◆ **Task statement**:
Once the line containing "pos1: [384, 177, 491, 285]" is found in the data below, output that line and every line after it through the last, unchanged and with nothing else.

── Source material

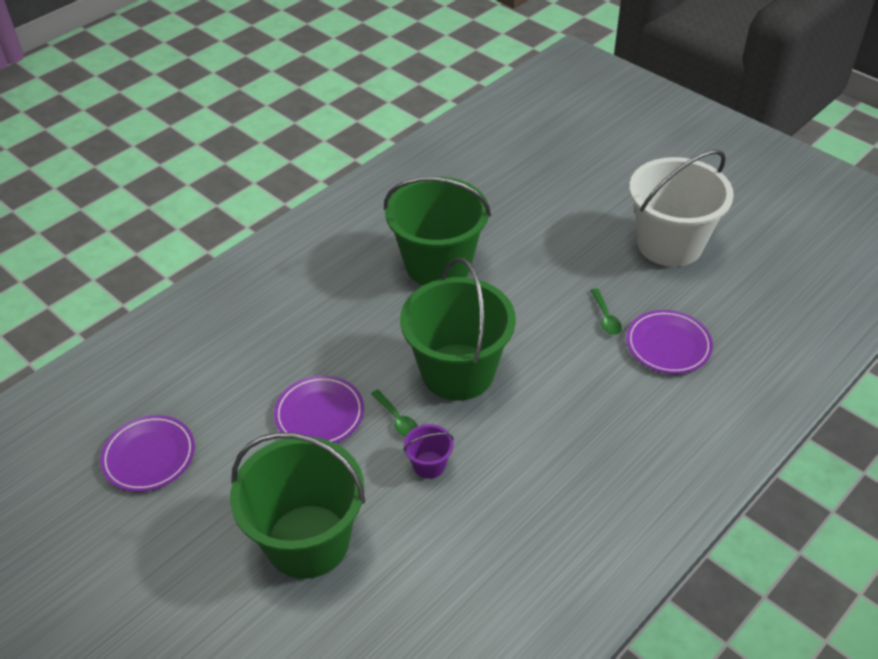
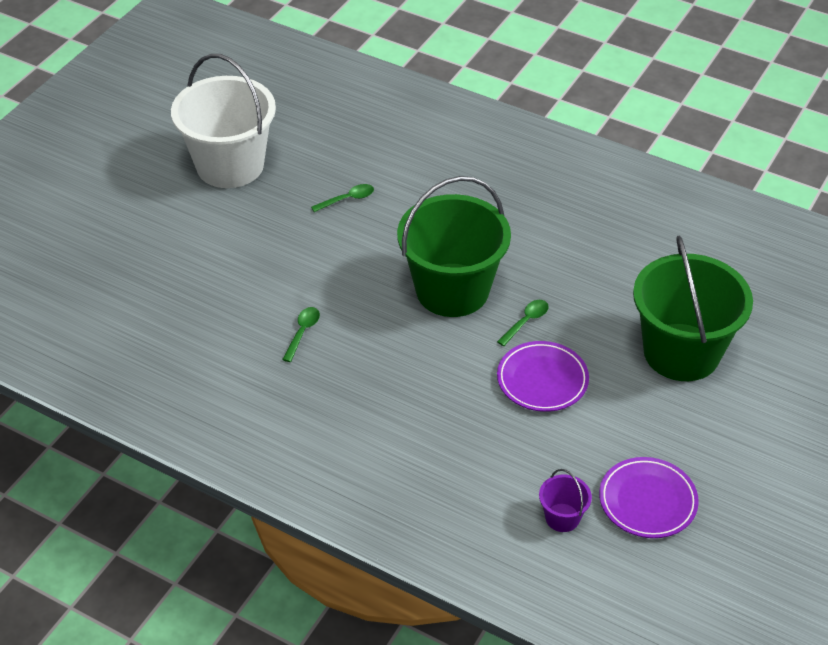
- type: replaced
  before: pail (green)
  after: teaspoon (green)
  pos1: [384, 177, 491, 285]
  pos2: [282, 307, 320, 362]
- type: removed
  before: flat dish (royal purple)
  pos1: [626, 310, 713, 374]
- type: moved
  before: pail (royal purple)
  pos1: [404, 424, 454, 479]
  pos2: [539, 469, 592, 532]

────

◆ **Solution to this exercise**:
  pos1: [384, 177, 491, 285]
  pos2: [282, 307, 320, 362]
- type: removed
  before: flat dish (royal purple)
  pos1: [626, 310, 713, 374]
- type: moved
  before: pail (royal purple)
  pos1: [404, 424, 454, 479]
  pos2: [539, 469, 592, 532]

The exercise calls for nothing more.